## PROBLEM TO WORK ON
Reproduce every line of the material below exactly. No pictures belong in the copy.

## DATA SEGMENT
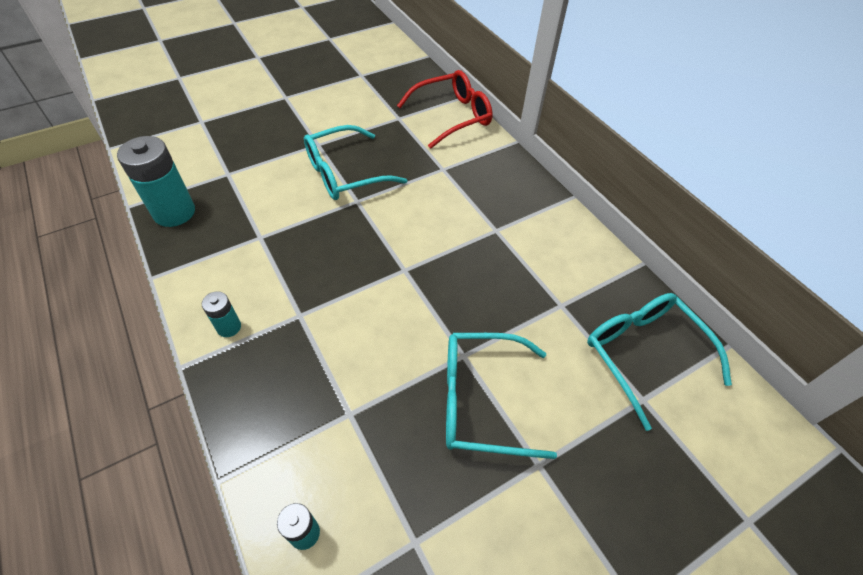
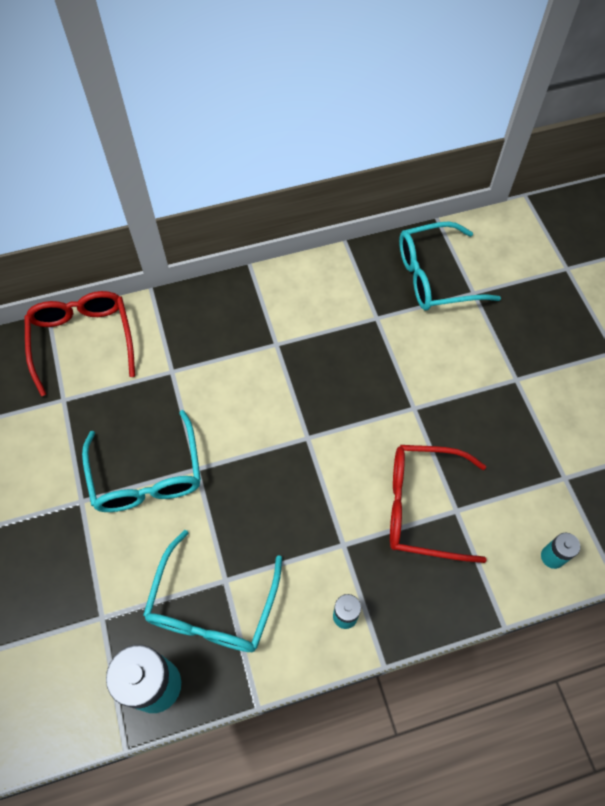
camera: 75 degrees left, 10 degrees up
(348, 379) = (422, 507): none -> red glasses
(481, 400) = (458, 405): turquoise glasses -> turquoise glasses (212, 606)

## YOUR SOLUTION
camera: 75 degrees left, 10 degrees up
(348, 379) = (422, 507): none -> red glasses
(481, 400) = (458, 405): turquoise glasses -> turquoise glasses (212, 606)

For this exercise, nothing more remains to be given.